* _WORK REQUEST_:
Examine the entries and show every line in which the word "cutting" is found.

##### DATASET ENTRIES #####

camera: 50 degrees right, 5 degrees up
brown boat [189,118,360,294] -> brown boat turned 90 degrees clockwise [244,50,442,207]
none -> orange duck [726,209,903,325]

#####
##### DATASET ENTRIES #####

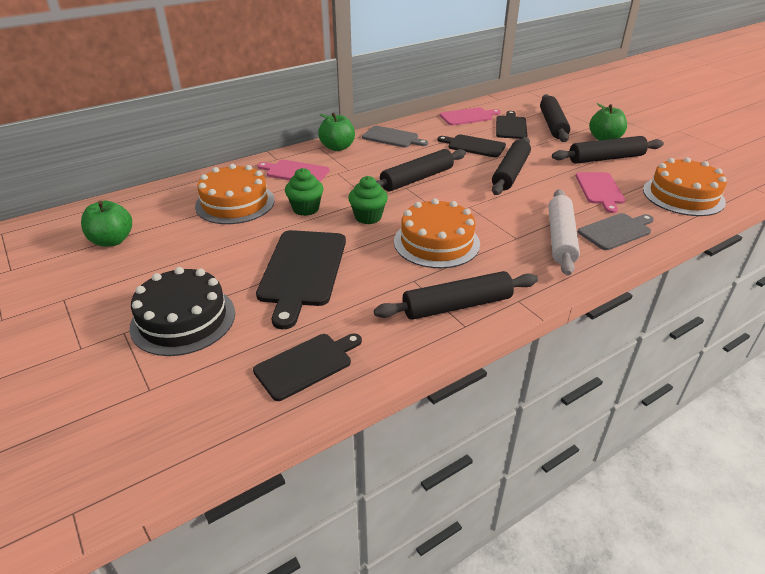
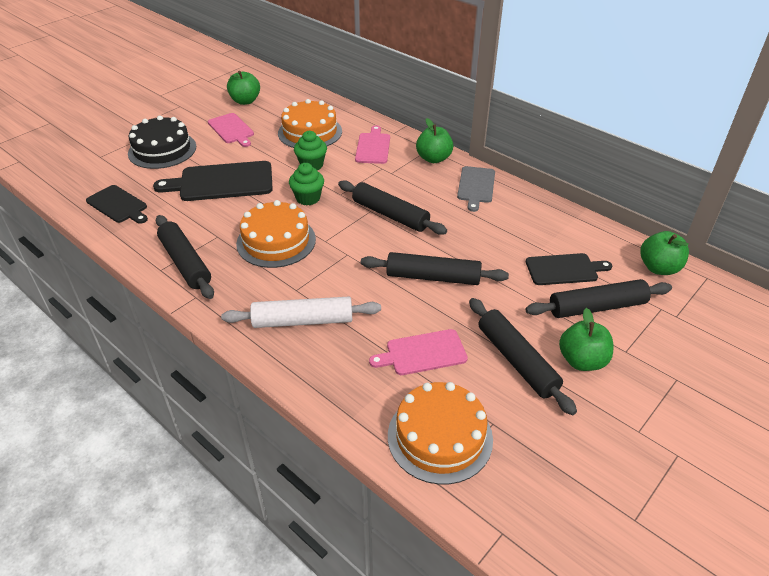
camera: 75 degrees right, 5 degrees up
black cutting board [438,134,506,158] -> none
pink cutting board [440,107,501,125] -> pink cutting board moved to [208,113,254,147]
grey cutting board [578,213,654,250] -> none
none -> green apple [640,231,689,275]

#####
##### DATASET ENTRIES #####

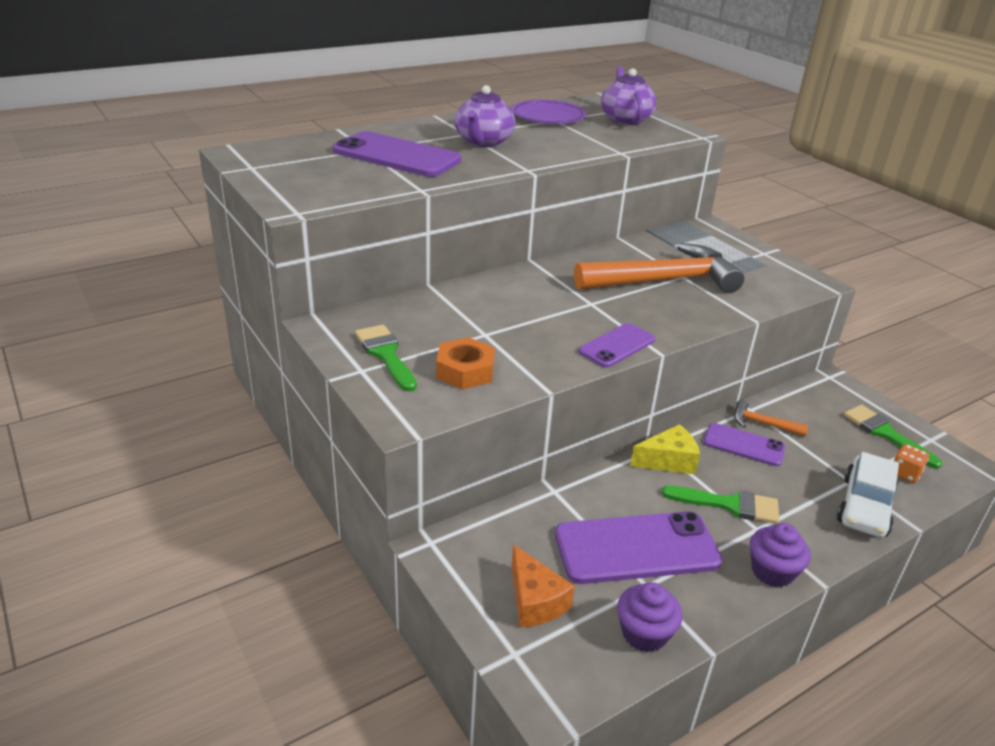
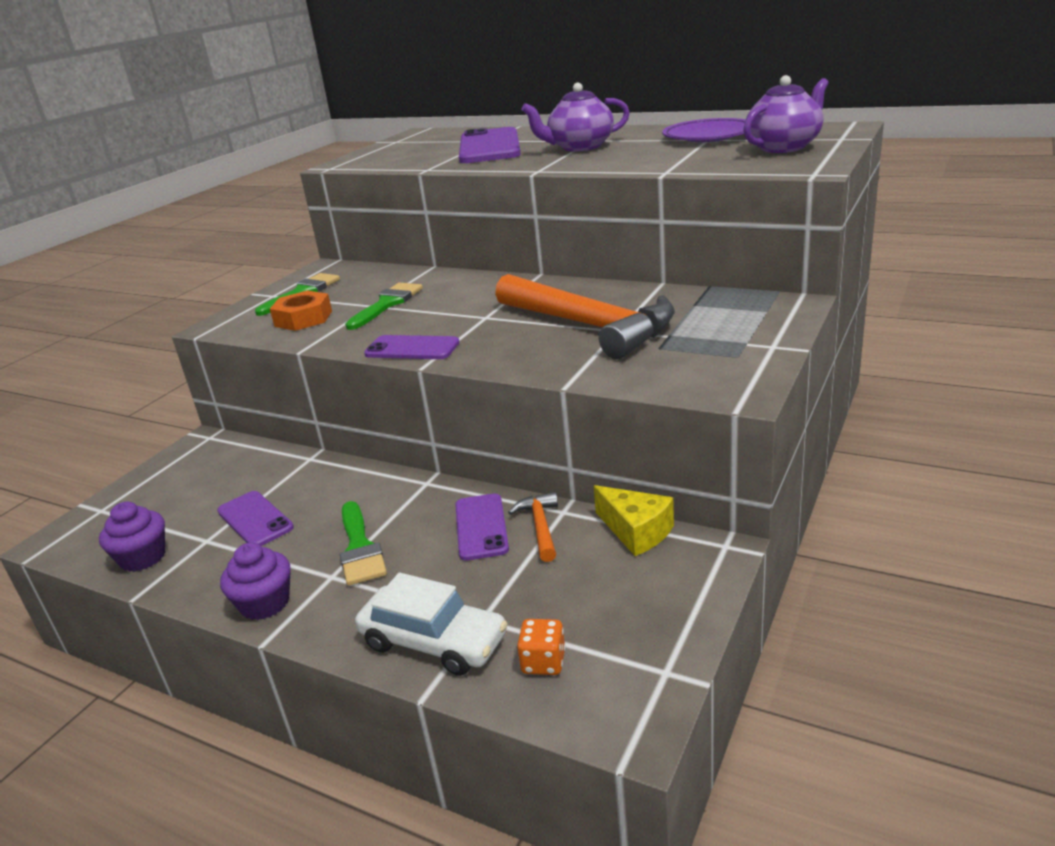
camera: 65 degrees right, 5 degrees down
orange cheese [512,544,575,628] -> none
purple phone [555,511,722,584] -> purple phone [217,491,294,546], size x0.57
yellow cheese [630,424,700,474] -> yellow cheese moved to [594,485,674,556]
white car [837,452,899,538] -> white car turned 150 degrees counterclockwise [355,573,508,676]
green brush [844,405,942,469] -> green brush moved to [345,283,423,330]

#####

* _OUTPUT_:
black cutting board [438,134,506,158] -> none
pink cutting board [440,107,501,125] -> pink cutting board moved to [208,113,254,147]
grey cutting board [578,213,654,250] -> none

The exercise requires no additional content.